***** TASK INPUTS *****

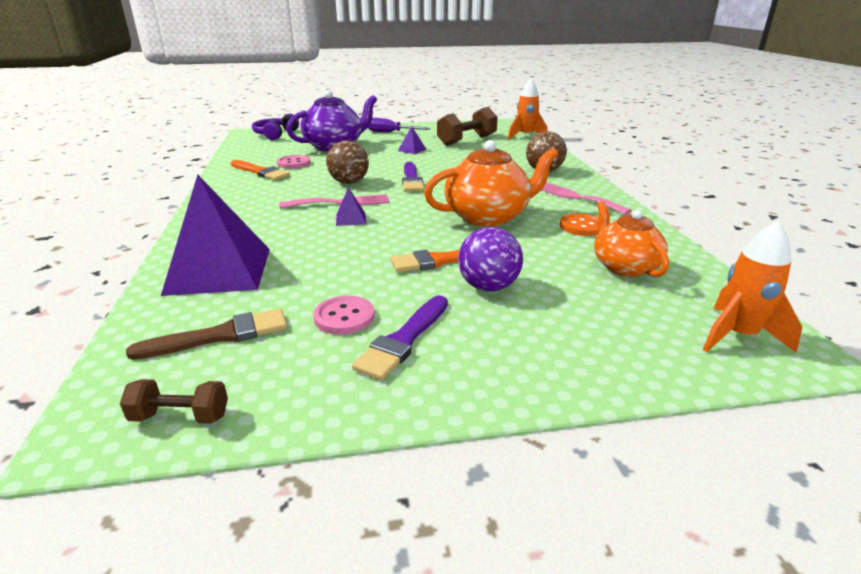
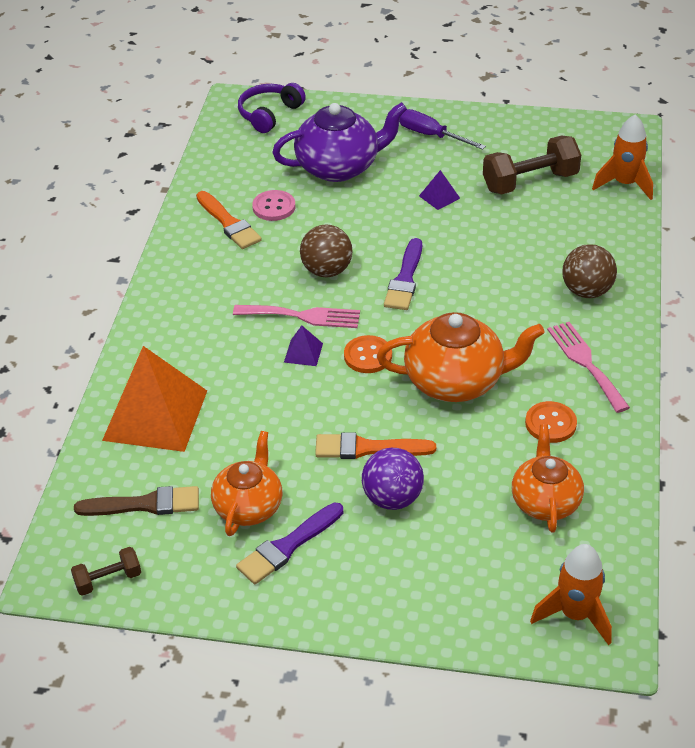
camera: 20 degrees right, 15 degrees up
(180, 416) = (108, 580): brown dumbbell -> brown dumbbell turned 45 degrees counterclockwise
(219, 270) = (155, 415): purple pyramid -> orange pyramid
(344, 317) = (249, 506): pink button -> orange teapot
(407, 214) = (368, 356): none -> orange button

*****
***** TASK INPUTS *****

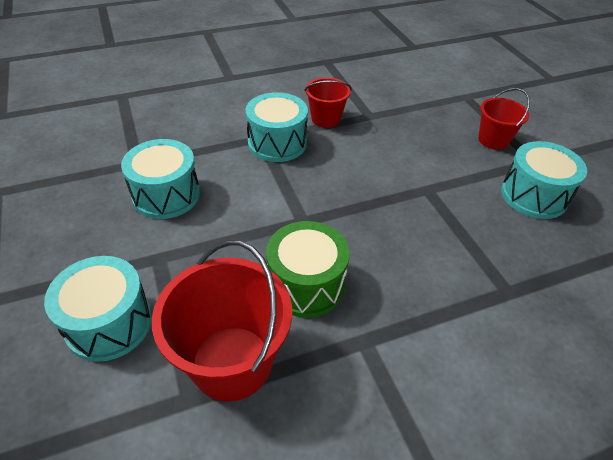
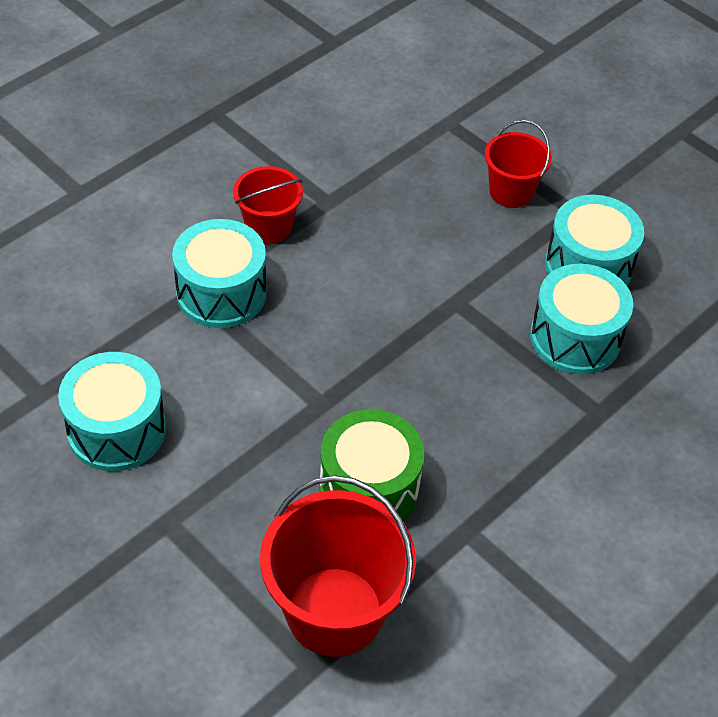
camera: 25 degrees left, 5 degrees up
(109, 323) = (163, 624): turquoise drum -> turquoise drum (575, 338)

*****

There is a run of lines above from the one with "camera: 20 degrees right, 15 degrees up" to the one with "(407, 214) = (368, 356): none"; print exactly that run, both ends included, and nothing else.

▶ [SOLUTION TO THE EXERCISE]
camera: 20 degrees right, 15 degrees up
(180, 416) = (108, 580): brown dumbbell -> brown dumbbell turned 45 degrees counterclockwise
(219, 270) = (155, 415): purple pyramid -> orange pyramid
(344, 317) = (249, 506): pink button -> orange teapot
(407, 214) = (368, 356): none -> orange button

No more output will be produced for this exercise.